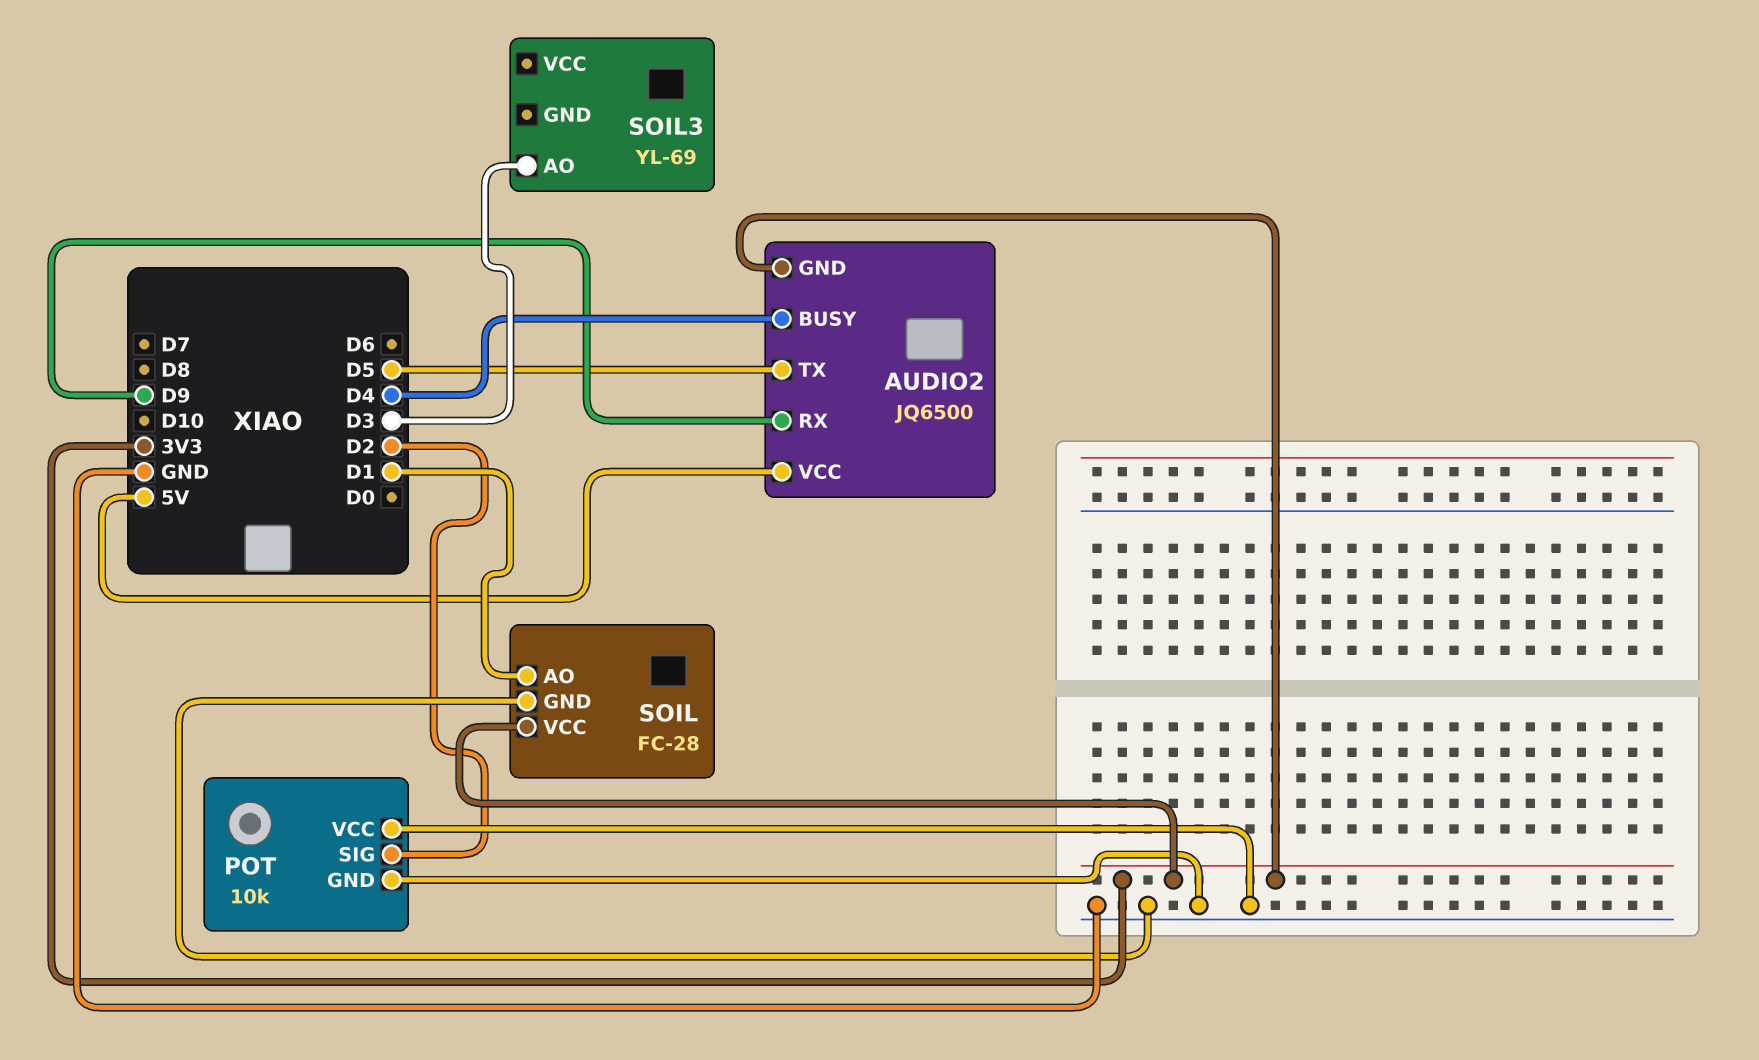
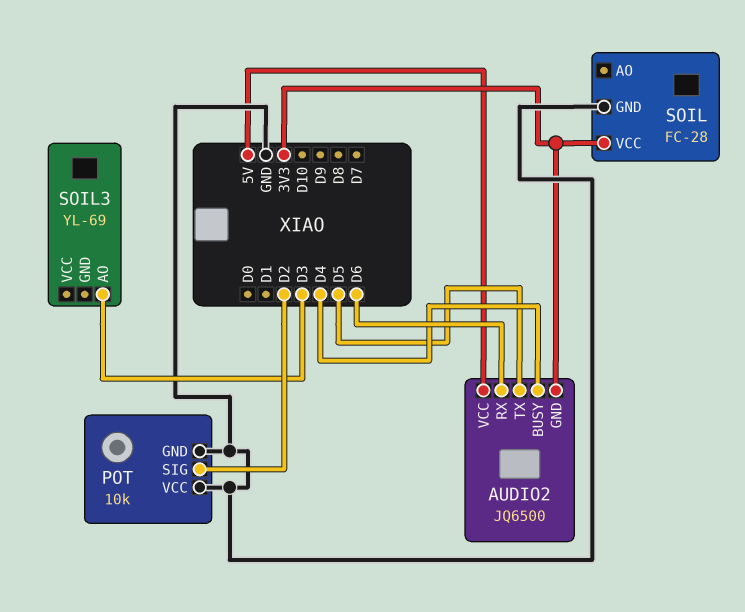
AUDIO2 pin RX: D9 -> D6
SOIL pin AO: D1 -> none

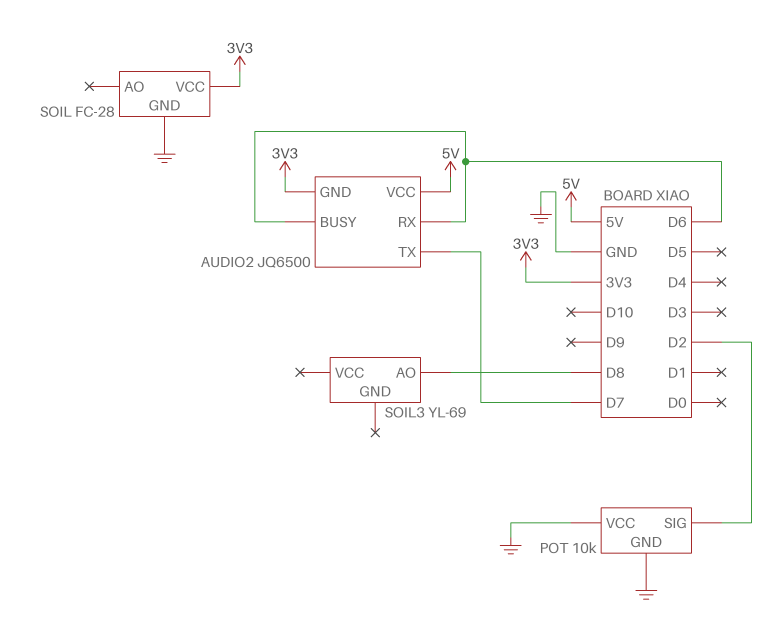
AUDIO2 pin BUSY: D4 -> D6
AUDIO2 pin TX: D5 -> D7
SOIL3 pin AO: D3 -> D8

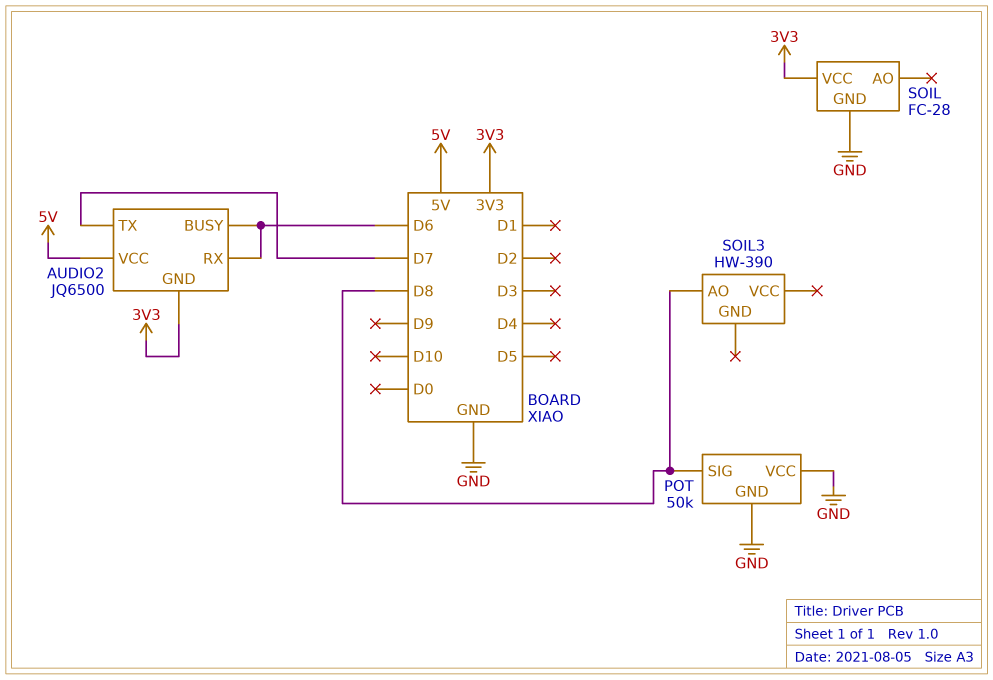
POT: 10k -> 50k
POT pin SIG: D2 -> D8
SOIL3: YL-69 -> HW-390

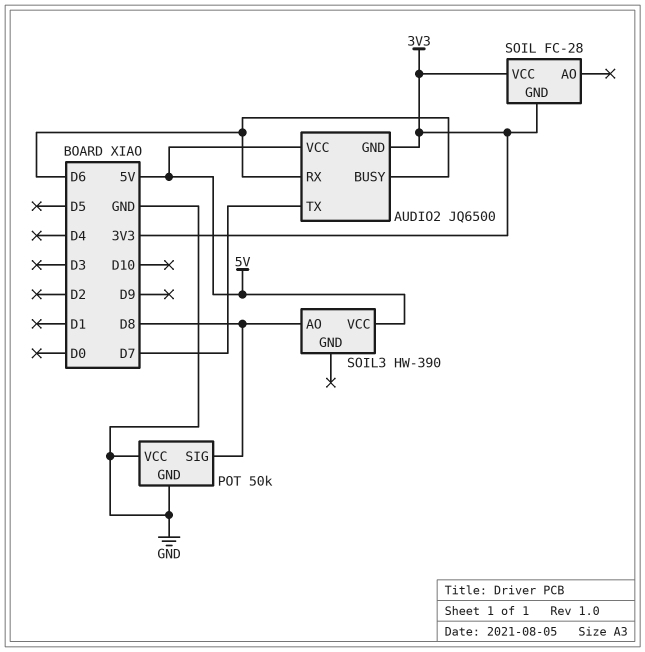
SOIL pin GND: GND -> 3V3
SOIL3 pin VCC: none -> 5V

*Activity*.
Except for the pictures, write the data out exactly.

*Output for this exercise*.
AUDIO2 pin RX: D9 -> D6
SOIL pin AO: D1 -> none

AUDIO2 pin BUSY: D4 -> D6
AUDIO2 pin TX: D5 -> D7
SOIL3 pin AO: D3 -> D8

POT: 10k -> 50k
POT pin SIG: D2 -> D8
SOIL3: YL-69 -> HW-390

SOIL pin GND: GND -> 3V3
SOIL3 pin VCC: none -> 5V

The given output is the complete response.